Data shown: Begin

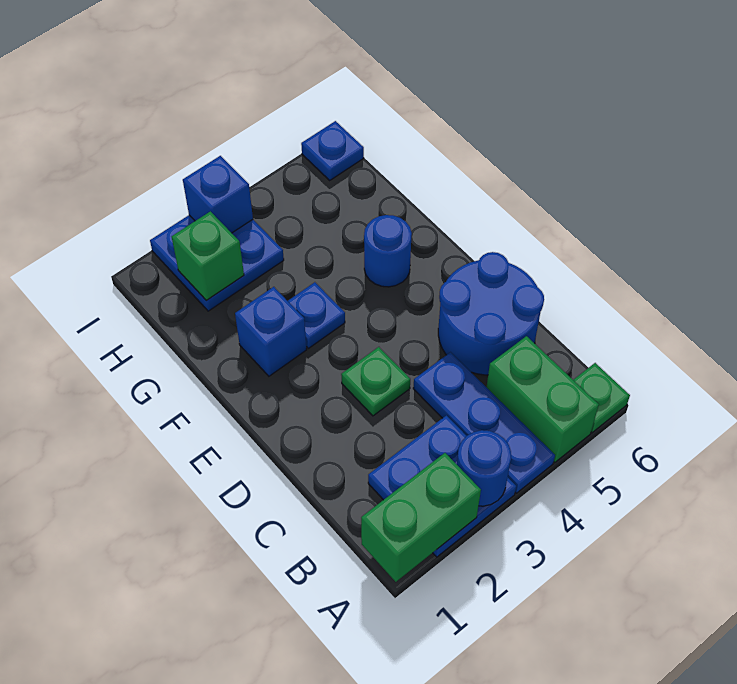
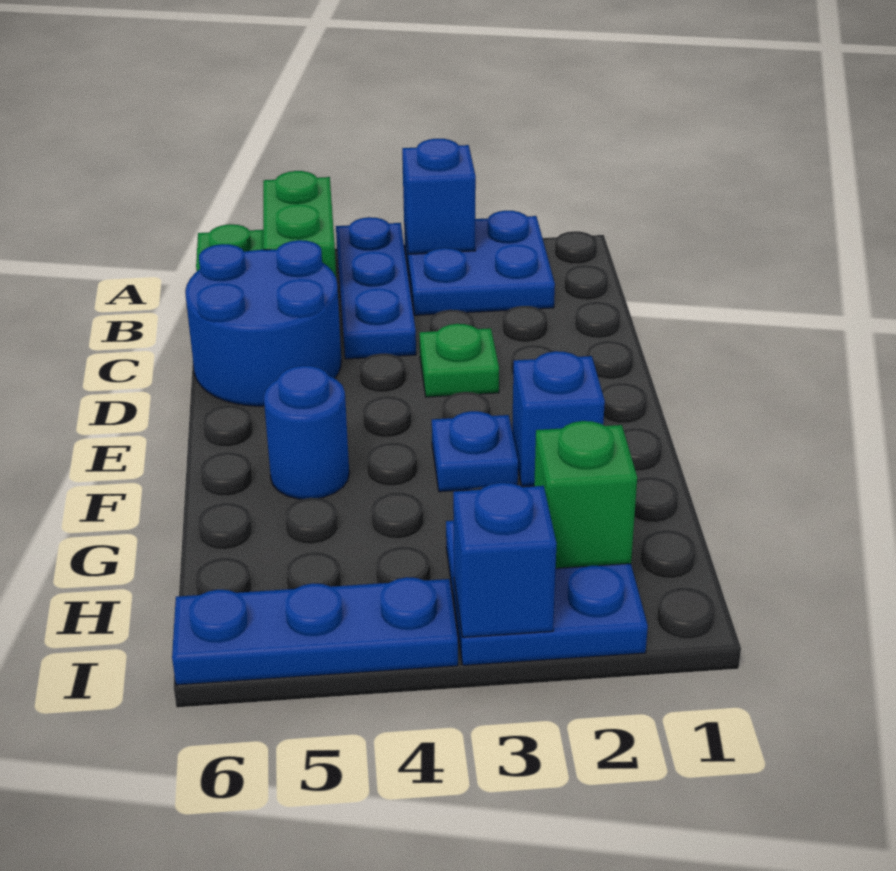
green brick A1:A2 level 2 -> none
blue round brick A3 level 2 -> blue brick A3 level 2
blue plate I6 level 1 -> blue plate I4:I6 level 1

Data shown: End

What you hand back should match the listing exactly, except that no pictures appear.

green brick A1:A2 level 2 -> none
blue round brick A3 level 2 -> blue brick A3 level 2
blue plate I6 level 1 -> blue plate I4:I6 level 1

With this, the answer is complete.